• **PROBLEM REQUIREMENTS**: Please repeat, exactly and with nothing added, the lines running from the line that contains "stroma — segment it." to the line that contains "Given the image: H&E-stained", both lines included.

—————

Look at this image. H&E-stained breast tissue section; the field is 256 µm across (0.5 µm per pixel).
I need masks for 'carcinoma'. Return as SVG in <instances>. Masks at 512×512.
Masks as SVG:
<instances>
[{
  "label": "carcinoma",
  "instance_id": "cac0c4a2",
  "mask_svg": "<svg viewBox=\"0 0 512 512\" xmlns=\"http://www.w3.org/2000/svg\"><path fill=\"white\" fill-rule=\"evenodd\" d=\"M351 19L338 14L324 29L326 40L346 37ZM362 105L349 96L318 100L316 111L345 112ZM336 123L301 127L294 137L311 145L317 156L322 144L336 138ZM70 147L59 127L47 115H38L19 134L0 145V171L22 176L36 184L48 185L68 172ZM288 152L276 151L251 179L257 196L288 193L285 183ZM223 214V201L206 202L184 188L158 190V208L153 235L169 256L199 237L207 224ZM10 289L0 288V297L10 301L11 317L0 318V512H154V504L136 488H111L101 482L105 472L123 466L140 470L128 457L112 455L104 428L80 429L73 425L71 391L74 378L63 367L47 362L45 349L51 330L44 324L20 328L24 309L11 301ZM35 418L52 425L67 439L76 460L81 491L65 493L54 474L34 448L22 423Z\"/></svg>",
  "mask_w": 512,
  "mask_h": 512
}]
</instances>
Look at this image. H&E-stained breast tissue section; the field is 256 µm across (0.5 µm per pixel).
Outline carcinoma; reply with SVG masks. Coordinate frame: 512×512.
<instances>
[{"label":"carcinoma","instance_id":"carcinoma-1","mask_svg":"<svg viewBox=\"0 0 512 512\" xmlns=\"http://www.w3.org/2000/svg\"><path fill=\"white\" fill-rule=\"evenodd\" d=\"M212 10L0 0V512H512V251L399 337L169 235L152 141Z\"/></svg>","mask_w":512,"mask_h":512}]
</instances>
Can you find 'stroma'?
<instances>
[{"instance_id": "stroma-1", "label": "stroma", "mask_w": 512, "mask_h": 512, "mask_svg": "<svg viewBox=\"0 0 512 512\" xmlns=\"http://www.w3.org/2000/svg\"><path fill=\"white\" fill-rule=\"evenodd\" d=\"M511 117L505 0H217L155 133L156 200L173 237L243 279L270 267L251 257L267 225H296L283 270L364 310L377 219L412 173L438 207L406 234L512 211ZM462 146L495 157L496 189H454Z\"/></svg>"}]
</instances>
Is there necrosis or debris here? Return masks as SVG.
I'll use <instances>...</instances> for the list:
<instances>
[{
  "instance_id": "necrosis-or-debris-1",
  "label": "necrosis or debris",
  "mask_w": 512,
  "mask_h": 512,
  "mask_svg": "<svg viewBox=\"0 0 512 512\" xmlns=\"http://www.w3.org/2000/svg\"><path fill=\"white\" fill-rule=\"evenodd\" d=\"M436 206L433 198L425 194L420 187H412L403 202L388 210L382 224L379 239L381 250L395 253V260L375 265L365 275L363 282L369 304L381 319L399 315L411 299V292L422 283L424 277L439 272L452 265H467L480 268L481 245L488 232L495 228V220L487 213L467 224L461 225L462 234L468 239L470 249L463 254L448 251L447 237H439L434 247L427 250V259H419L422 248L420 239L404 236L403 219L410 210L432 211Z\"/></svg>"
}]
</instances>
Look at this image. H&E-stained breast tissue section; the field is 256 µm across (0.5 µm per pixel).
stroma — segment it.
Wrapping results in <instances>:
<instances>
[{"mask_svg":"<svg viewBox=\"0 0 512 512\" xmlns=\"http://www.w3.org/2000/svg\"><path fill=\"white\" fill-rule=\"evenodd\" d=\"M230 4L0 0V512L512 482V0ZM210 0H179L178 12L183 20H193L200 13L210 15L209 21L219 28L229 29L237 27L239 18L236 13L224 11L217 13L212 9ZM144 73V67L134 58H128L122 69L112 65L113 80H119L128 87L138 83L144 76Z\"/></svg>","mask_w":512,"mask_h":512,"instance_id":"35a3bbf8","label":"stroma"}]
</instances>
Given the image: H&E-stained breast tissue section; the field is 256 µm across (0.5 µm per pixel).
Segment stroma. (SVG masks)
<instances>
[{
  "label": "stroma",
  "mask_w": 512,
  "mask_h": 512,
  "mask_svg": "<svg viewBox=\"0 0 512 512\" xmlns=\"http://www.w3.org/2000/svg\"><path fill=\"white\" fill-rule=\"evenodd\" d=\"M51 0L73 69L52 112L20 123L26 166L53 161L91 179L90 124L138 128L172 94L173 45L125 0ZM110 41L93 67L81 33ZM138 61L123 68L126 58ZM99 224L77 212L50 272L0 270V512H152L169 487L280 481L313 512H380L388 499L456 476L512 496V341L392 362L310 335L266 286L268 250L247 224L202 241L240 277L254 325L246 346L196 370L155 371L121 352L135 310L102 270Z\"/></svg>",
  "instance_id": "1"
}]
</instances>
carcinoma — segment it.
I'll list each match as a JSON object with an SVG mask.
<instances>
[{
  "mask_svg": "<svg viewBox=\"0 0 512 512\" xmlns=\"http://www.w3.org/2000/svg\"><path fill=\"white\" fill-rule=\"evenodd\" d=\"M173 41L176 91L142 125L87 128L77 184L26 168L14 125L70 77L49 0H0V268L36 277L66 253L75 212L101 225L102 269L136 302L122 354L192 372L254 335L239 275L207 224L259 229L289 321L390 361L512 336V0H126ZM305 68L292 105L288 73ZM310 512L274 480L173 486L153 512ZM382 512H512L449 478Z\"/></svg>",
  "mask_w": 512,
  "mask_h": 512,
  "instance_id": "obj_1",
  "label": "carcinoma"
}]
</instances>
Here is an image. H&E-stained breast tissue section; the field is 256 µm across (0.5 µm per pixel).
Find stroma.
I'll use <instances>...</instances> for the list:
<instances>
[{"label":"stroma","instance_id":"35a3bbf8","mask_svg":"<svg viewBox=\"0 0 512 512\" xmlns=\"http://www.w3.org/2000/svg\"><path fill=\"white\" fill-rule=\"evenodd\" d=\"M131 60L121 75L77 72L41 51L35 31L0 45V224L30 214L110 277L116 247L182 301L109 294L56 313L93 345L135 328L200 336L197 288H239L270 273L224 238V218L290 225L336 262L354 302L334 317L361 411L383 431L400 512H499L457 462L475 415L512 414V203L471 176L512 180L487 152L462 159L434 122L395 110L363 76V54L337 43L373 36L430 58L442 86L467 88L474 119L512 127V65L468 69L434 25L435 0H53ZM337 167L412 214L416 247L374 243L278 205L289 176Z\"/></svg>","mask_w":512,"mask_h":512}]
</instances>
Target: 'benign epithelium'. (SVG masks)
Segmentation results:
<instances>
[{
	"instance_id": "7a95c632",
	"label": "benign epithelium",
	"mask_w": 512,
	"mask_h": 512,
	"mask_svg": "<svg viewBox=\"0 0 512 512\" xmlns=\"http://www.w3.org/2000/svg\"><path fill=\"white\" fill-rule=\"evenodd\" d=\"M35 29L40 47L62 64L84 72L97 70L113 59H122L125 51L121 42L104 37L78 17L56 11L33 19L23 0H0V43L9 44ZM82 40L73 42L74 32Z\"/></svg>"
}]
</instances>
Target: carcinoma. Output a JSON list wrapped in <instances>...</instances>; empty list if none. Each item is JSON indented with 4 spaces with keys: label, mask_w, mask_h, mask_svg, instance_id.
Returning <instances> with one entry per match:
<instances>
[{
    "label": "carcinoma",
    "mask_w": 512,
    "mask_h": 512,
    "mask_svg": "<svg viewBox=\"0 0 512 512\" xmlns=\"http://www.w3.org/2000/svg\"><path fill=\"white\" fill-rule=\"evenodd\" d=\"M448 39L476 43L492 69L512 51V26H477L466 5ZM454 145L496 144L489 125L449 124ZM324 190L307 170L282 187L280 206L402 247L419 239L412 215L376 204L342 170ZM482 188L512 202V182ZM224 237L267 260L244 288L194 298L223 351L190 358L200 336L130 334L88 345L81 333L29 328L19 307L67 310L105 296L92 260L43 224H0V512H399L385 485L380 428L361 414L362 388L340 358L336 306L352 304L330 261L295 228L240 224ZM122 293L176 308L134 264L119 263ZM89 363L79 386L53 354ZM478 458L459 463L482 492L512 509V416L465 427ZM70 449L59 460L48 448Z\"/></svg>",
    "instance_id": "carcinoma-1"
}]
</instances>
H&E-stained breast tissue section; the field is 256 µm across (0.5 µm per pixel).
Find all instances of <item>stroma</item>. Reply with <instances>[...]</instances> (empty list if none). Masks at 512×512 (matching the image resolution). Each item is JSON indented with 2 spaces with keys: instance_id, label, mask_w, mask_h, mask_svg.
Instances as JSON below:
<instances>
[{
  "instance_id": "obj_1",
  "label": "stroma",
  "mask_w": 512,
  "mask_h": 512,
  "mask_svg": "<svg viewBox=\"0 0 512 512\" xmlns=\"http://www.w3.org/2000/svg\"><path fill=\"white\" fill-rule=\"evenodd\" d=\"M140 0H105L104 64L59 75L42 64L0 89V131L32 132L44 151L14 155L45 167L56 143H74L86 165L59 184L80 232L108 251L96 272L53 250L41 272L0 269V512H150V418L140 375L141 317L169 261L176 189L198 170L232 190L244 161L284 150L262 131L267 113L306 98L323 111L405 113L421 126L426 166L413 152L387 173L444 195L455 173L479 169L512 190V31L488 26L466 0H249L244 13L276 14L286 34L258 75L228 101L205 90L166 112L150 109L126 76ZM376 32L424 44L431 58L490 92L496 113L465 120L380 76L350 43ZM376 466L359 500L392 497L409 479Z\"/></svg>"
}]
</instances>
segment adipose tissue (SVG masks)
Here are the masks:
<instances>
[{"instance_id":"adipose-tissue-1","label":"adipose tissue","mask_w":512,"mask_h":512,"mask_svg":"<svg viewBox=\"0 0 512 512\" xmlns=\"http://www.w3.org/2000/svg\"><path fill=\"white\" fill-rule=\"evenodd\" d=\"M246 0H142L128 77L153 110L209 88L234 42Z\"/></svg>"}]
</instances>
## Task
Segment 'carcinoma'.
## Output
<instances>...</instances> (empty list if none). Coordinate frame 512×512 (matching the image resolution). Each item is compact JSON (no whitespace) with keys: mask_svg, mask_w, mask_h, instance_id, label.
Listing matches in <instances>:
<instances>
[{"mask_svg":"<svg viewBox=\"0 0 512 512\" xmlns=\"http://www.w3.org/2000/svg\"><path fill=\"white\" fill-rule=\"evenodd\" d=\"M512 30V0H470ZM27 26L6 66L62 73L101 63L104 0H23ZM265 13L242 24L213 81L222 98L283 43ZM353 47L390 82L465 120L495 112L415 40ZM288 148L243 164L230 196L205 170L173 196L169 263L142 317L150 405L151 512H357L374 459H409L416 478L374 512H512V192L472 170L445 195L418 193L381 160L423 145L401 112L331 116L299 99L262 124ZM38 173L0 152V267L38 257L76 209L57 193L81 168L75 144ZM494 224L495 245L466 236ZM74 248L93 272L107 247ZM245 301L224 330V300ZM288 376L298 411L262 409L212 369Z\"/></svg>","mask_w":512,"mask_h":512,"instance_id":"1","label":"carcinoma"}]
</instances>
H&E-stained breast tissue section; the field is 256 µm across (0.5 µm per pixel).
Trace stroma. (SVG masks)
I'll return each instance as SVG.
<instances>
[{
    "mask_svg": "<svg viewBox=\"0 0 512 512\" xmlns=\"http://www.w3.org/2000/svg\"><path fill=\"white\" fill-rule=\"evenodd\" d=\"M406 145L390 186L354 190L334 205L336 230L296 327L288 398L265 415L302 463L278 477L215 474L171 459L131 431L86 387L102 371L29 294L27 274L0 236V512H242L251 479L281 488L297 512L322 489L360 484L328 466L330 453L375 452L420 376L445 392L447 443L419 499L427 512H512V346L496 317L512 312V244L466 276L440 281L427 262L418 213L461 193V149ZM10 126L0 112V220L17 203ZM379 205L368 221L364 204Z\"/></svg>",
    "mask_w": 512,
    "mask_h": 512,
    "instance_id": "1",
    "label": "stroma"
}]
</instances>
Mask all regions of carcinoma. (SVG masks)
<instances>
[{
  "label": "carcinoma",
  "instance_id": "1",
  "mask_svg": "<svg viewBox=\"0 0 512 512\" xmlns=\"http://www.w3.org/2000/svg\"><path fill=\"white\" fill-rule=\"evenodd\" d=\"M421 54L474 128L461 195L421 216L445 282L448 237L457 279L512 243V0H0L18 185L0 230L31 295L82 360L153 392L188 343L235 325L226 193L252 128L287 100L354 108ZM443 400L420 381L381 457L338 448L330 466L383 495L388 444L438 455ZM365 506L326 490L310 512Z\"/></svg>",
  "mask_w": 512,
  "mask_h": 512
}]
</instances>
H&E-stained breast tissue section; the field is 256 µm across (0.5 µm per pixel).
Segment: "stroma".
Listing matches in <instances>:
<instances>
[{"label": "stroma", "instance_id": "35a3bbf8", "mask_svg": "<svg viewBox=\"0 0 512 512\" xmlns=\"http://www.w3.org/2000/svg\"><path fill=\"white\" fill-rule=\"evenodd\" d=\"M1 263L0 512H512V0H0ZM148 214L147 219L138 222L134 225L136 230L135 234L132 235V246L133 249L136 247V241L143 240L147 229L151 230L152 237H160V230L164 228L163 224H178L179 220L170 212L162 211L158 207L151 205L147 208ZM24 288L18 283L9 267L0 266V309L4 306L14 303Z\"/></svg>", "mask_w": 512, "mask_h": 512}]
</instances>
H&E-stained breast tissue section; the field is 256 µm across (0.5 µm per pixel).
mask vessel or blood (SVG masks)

—————

• **ANSWER TO THIS PROBLEM**:
stroma — segment it.
Wrapping results in <instances>:
<instances>
[{"mask_svg":"<svg viewBox=\"0 0 512 512\" xmlns=\"http://www.w3.org/2000/svg\"><path fill=\"white\" fill-rule=\"evenodd\" d=\"M230 4L0 0V512L512 482V0ZM210 0H179L178 12L183 20H193L200 13L210 15L209 21L219 28L229 29L237 27L239 18L236 13L224 11L217 13L212 9ZM144 73V67L134 58H128L122 69L112 65L113 80H119L128 87L138 83L144 76Z\"/></svg>","mask_w":512,"mask_h":512,"instance_id":"35a3bbf8","label":"stroma"}]
</instances>
Given the image: H&E-stained breast tissue section; the field is 256 µm across (0.5 µm per pixel).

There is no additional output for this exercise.